=== Data provided ===

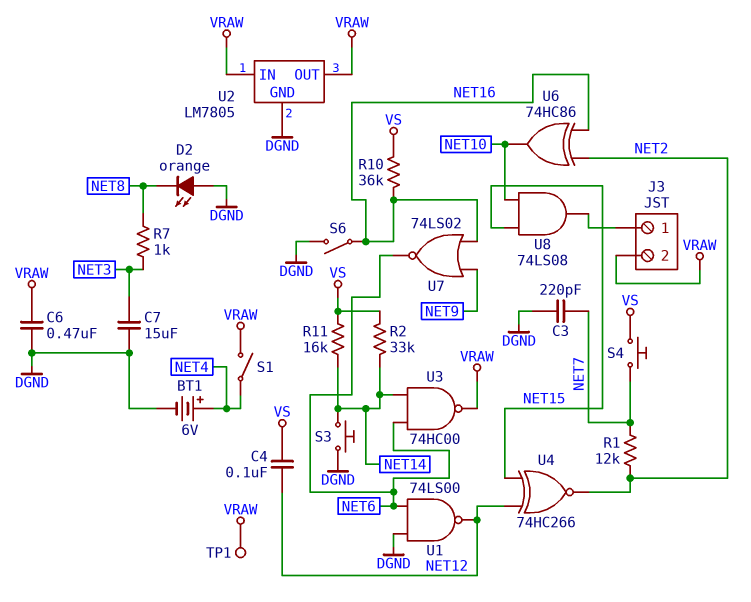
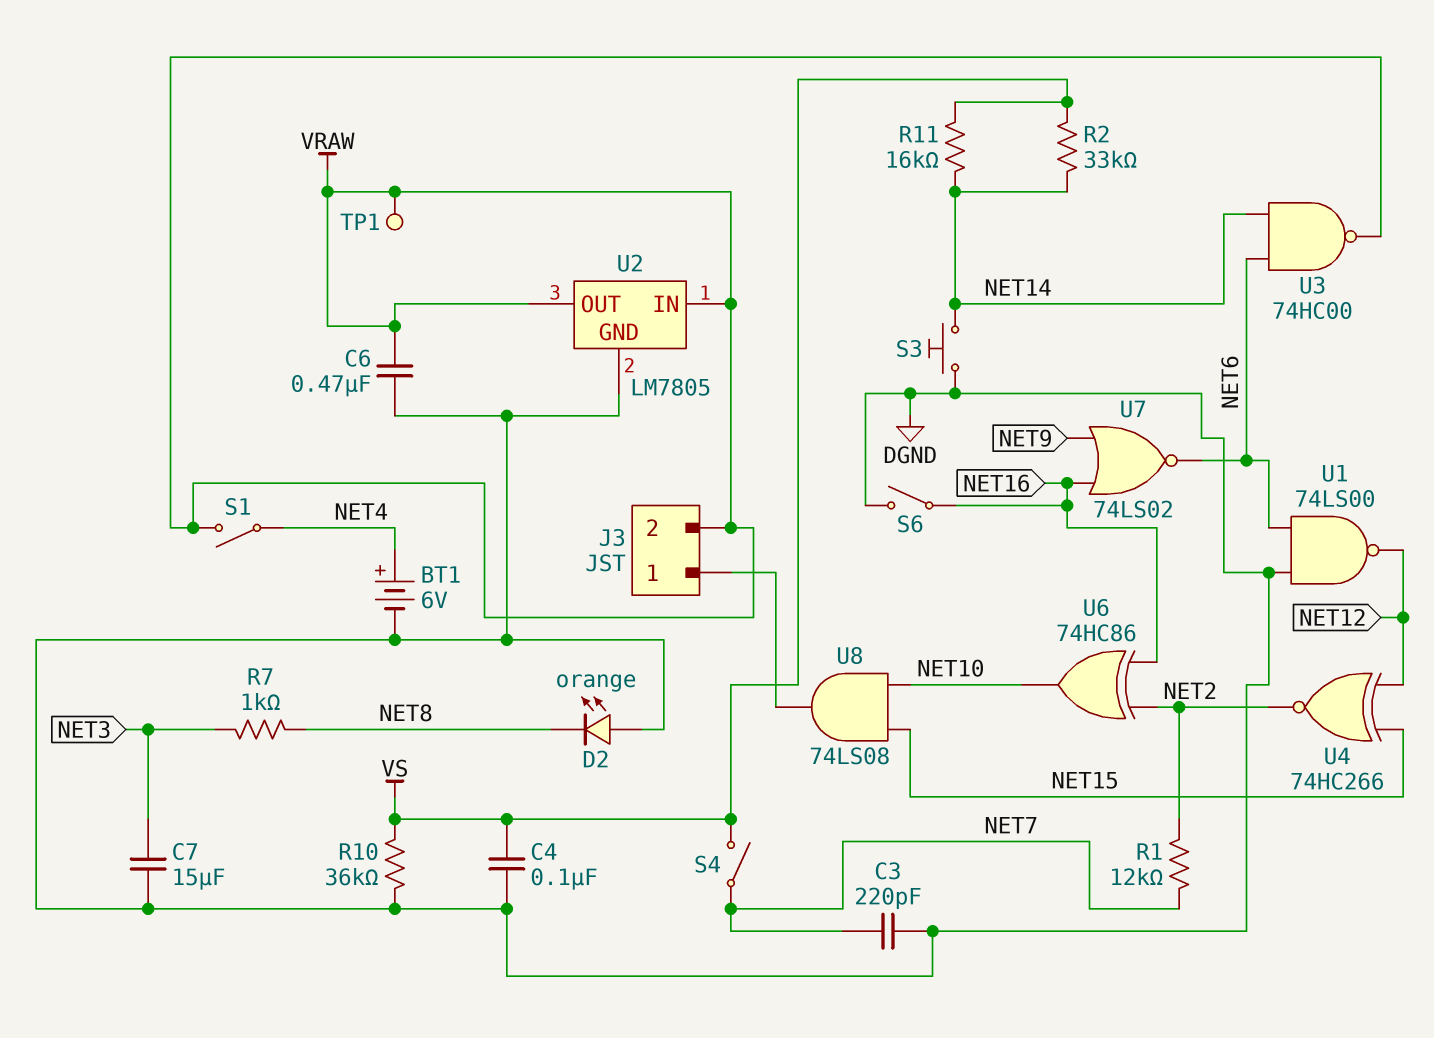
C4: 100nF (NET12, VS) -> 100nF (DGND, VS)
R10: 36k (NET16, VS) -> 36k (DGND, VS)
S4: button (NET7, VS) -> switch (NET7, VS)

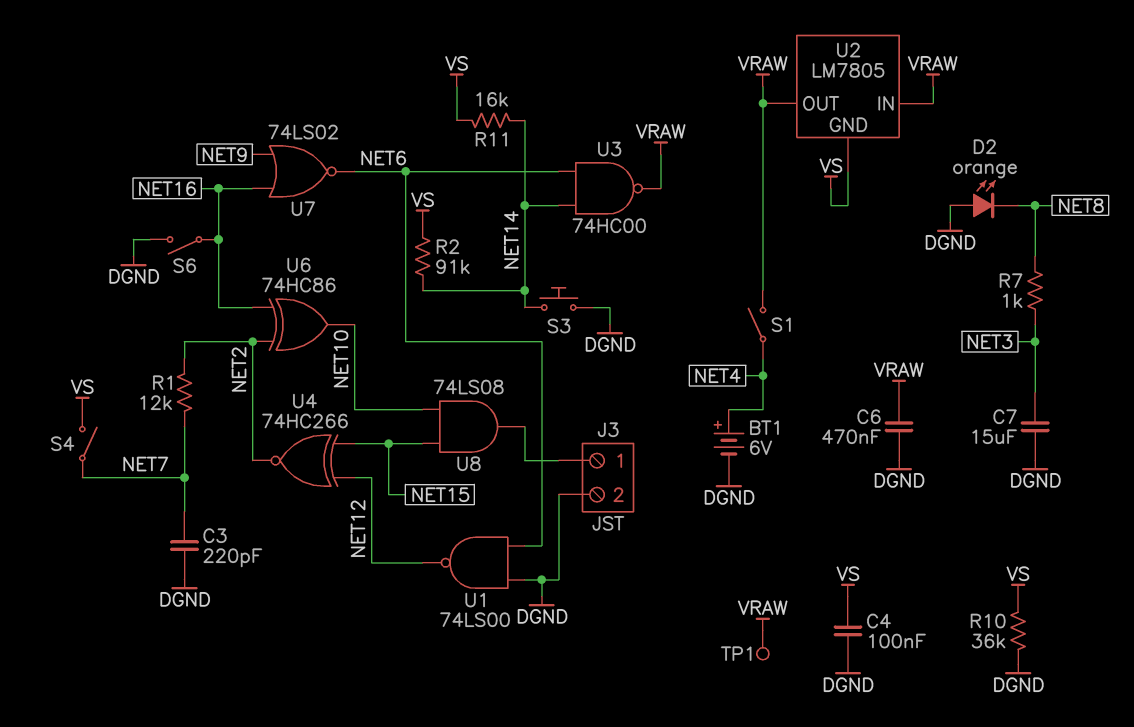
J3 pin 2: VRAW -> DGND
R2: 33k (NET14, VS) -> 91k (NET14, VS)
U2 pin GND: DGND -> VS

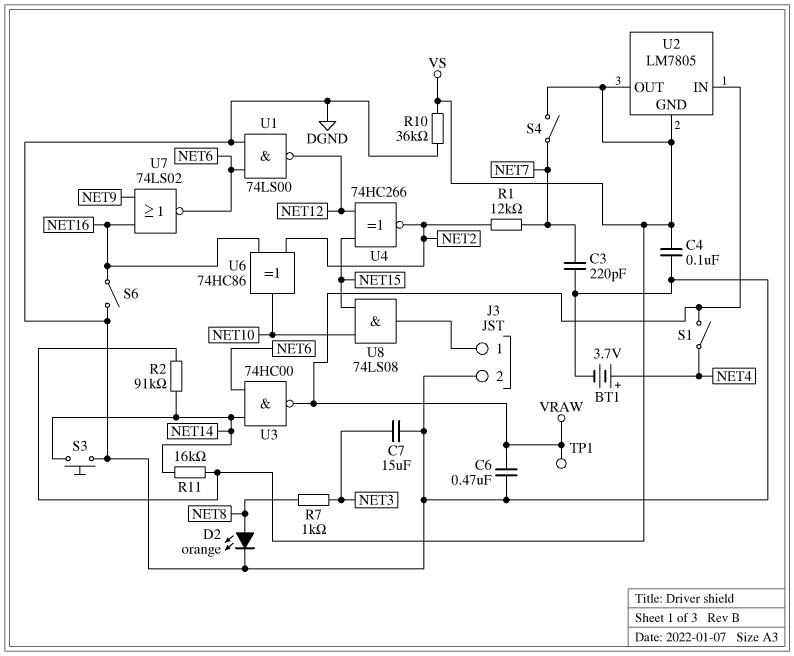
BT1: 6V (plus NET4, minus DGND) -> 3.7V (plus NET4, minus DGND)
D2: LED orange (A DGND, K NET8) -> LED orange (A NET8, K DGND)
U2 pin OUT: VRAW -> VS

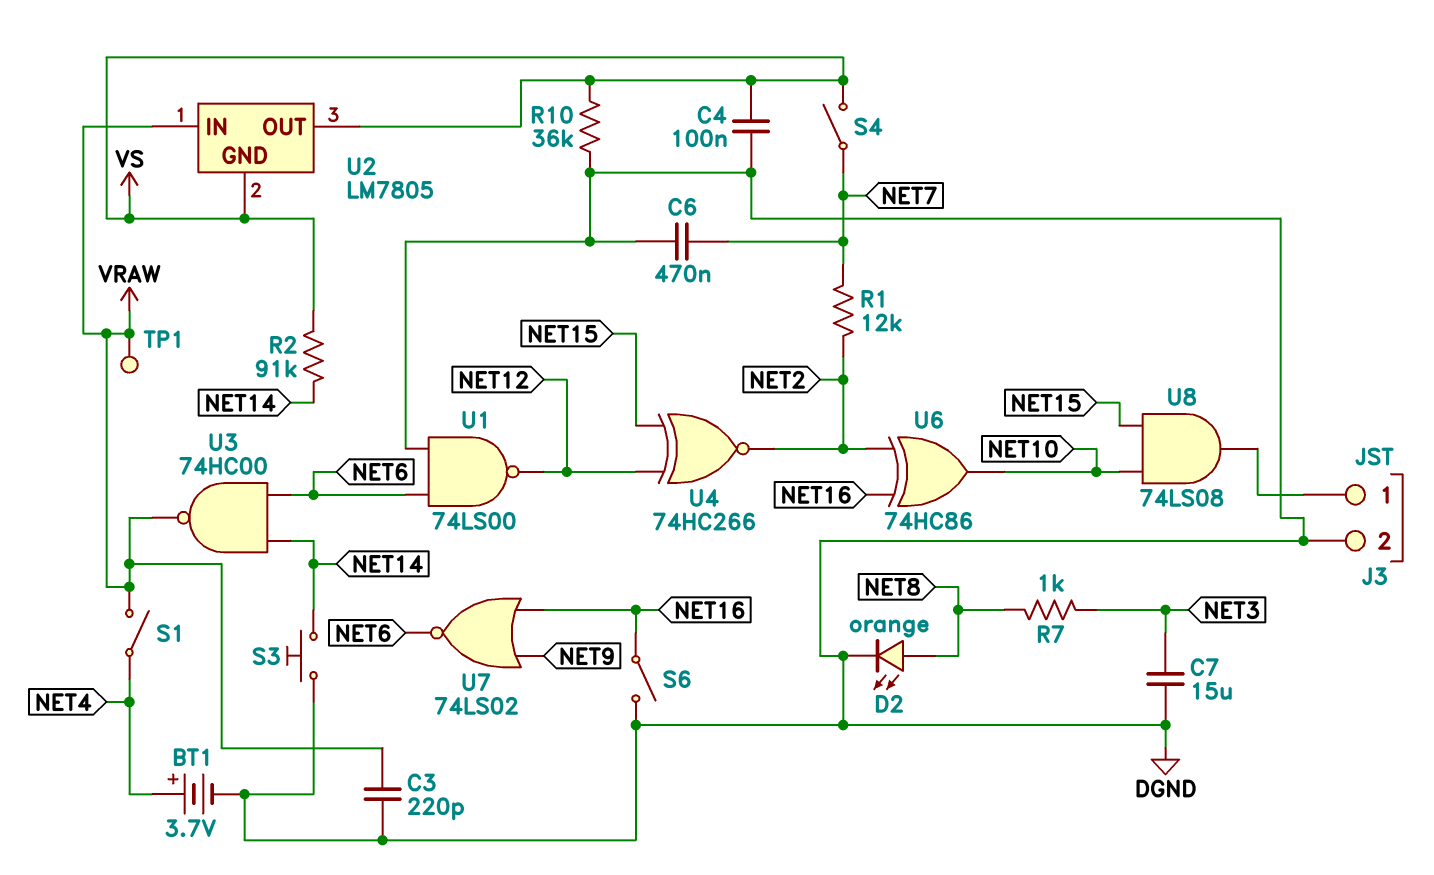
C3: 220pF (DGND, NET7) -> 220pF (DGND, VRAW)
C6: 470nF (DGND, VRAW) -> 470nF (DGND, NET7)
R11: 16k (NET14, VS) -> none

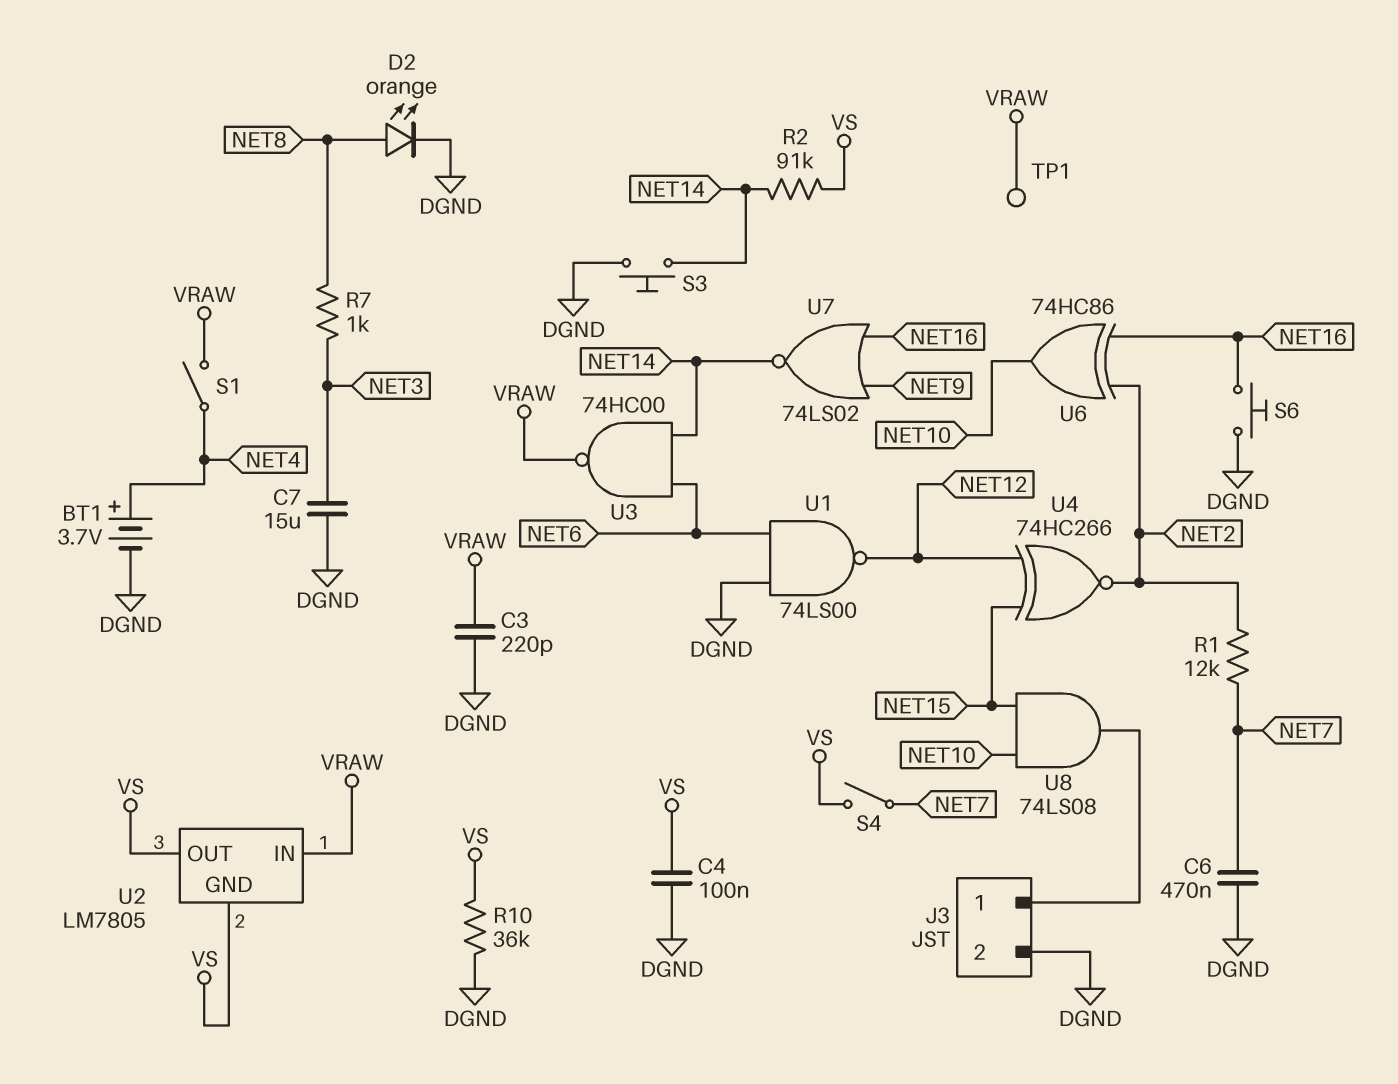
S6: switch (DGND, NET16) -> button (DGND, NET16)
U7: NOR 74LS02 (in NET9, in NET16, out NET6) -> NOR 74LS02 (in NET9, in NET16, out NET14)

===
=== Data provided ===

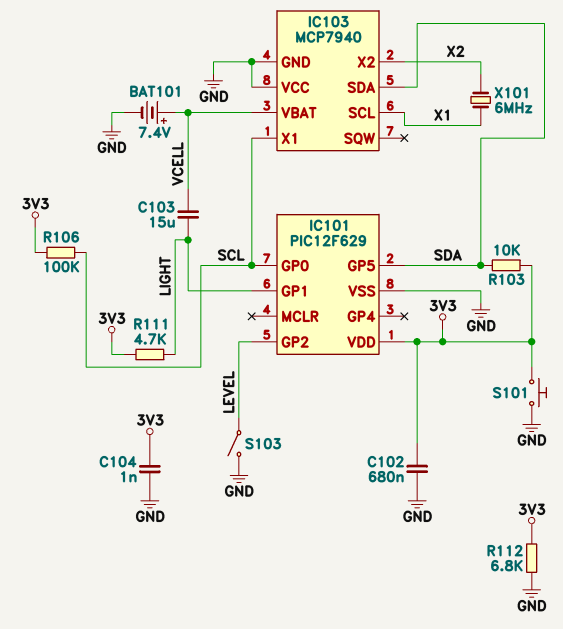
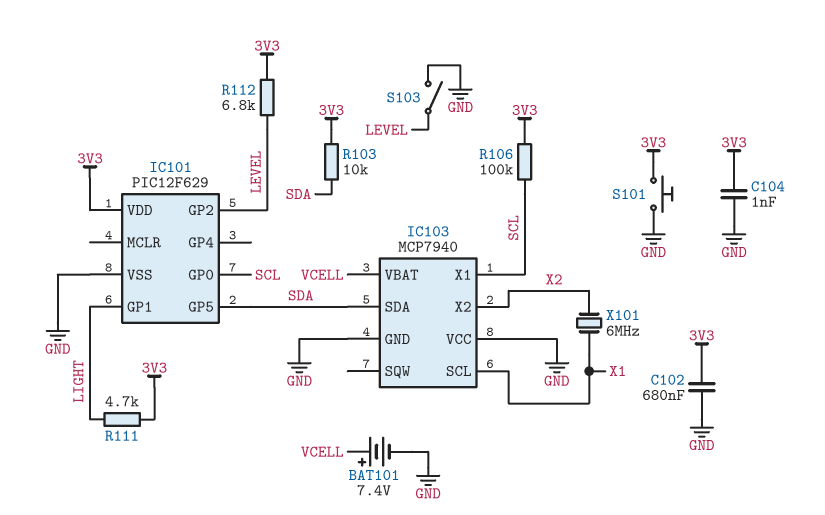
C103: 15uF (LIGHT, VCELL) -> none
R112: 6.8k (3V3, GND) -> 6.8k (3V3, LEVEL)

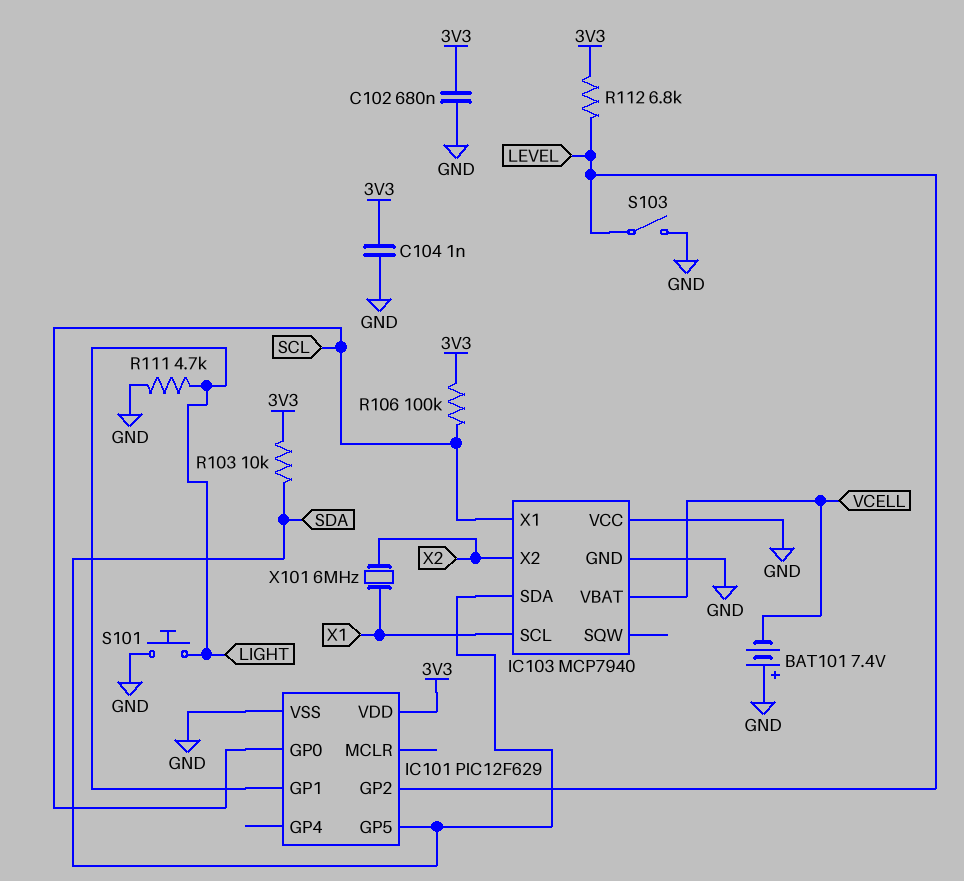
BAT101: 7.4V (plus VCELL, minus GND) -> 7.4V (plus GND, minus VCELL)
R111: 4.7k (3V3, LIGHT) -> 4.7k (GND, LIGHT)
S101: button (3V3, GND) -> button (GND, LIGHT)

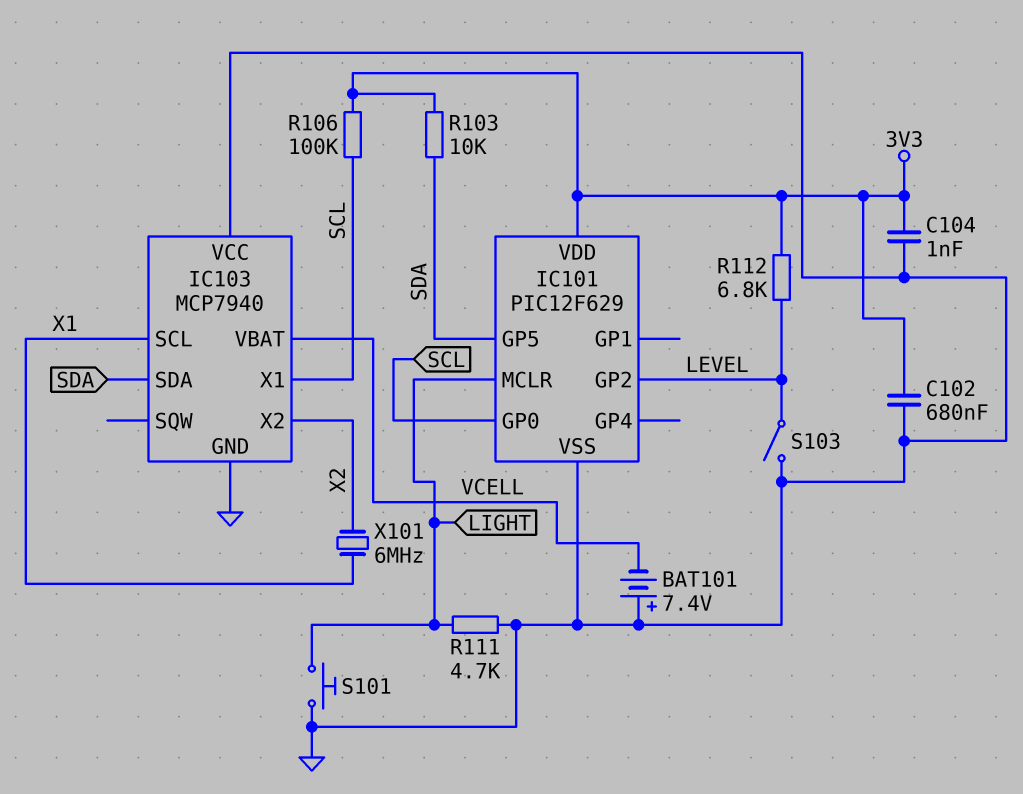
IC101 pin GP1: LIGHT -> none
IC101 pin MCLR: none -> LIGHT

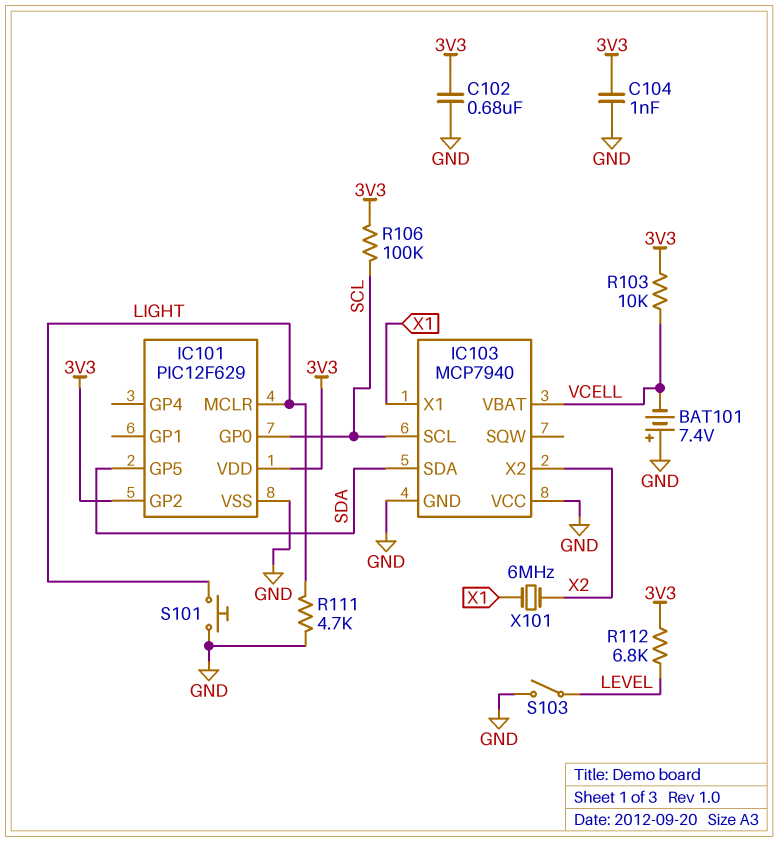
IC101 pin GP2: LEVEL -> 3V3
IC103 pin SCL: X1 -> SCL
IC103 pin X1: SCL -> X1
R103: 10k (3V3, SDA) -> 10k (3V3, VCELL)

===

• _Problem to solve_: Keep to the lines above from the line with "C4: 100nF (NET12, VS) -> 100nF (DGND, VS)" to the line with "U7: NOR 74LS02", and set down exactly those, inclusive, with nothing else and every picture left out.

• _Solution for this task_:
C4: 100nF (NET12, VS) -> 100nF (DGND, VS)
R10: 36k (NET16, VS) -> 36k (DGND, VS)
S4: button (NET7, VS) -> switch (NET7, VS)

J3 pin 2: VRAW -> DGND
R2: 33k (NET14, VS) -> 91k (NET14, VS)
U2 pin GND: DGND -> VS

BT1: 6V (plus NET4, minus DGND) -> 3.7V (plus NET4, minus DGND)
D2: LED orange (A DGND, K NET8) -> LED orange (A NET8, K DGND)
U2 pin OUT: VRAW -> VS

C3: 220pF (DGND, NET7) -> 220pF (DGND, VRAW)
C6: 470nF (DGND, VRAW) -> 470nF (DGND, NET7)
R11: 16k (NET14, VS) -> none

S6: switch (DGND, NET16) -> button (DGND, NET16)
U7: NOR 74LS02 (in NET9, in NET16, out NET6) -> NOR 74LS02 (in NET9, in NET16, out NET14)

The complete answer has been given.